Dataset items
§ §

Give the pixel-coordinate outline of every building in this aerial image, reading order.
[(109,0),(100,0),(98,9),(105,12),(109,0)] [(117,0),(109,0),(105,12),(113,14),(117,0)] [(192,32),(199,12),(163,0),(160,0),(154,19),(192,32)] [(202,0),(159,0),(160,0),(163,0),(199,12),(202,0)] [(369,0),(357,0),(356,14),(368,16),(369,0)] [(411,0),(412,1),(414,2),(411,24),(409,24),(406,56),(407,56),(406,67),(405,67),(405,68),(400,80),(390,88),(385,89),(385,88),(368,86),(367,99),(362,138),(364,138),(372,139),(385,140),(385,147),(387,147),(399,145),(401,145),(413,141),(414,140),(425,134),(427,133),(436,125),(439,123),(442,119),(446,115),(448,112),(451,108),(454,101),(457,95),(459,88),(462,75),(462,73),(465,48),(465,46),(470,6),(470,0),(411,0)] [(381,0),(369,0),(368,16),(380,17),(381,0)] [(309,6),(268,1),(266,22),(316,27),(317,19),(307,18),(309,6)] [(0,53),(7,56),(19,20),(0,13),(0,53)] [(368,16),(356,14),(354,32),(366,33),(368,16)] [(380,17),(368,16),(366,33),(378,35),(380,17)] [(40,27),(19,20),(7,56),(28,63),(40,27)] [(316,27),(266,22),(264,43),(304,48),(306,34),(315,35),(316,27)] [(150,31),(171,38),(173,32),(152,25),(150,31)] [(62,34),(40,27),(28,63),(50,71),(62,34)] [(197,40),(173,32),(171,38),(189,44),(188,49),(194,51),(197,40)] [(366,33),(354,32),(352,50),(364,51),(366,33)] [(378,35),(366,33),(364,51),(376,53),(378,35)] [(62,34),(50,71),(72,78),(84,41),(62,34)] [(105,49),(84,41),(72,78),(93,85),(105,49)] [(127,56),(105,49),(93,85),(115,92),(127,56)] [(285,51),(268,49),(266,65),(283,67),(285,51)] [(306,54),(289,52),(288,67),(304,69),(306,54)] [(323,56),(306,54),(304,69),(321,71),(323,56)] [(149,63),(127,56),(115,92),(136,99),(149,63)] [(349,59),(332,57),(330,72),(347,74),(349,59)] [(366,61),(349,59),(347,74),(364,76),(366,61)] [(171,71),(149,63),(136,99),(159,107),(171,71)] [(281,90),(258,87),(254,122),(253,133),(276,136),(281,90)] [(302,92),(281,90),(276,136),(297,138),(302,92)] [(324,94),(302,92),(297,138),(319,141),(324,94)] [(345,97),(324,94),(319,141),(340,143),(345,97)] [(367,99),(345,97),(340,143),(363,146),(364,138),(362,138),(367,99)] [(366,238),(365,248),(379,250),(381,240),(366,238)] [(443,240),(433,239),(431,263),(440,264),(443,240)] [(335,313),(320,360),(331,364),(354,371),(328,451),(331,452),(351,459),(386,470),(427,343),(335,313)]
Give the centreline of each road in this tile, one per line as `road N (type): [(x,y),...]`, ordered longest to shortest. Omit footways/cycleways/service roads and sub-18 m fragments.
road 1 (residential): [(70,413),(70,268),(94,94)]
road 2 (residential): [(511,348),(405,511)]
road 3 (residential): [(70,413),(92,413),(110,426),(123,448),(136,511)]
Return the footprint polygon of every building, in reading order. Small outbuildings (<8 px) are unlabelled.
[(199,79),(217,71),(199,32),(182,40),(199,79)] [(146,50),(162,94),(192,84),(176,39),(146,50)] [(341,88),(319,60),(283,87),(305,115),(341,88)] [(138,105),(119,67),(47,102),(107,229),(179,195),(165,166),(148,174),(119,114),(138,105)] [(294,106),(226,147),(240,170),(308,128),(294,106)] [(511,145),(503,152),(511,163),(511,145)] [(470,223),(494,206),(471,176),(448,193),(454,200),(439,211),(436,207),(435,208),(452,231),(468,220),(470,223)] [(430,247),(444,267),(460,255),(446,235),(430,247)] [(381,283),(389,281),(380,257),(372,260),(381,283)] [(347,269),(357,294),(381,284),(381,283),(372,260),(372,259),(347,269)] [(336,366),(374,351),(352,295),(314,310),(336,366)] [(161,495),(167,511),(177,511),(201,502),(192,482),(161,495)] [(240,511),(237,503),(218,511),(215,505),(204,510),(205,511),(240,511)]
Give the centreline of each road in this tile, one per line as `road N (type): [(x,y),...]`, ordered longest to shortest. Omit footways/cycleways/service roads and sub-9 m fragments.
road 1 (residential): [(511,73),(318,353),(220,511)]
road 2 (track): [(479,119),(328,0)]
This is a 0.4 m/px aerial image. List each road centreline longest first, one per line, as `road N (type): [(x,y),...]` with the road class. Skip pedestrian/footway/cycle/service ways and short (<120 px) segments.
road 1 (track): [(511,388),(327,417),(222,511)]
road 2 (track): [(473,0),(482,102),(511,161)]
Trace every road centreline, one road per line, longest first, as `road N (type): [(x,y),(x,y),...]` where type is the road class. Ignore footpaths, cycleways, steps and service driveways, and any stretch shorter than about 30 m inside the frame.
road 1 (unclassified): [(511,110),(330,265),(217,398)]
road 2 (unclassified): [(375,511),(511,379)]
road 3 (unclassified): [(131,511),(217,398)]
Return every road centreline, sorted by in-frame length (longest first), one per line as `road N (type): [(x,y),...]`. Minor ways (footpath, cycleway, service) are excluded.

§ §

Task details: Change "Omit" to "Exclude" in the entries starting at the line containing "sub-9 m fragments." and ending at the line containing "road 2 (track): [(479,119),(328,0)]", and write out only those lines with nothing else altered.

The response:
Give the centreline of each road in this tile, one per line as `road N (type): [(x,y),...]`, ordered longest to shortest. Exclude footways/cycleways/service roads and sub-9 m fragments.
road 1 (residential): [(511,73),(318,353),(220,511)]
road 2 (track): [(479,119),(328,0)]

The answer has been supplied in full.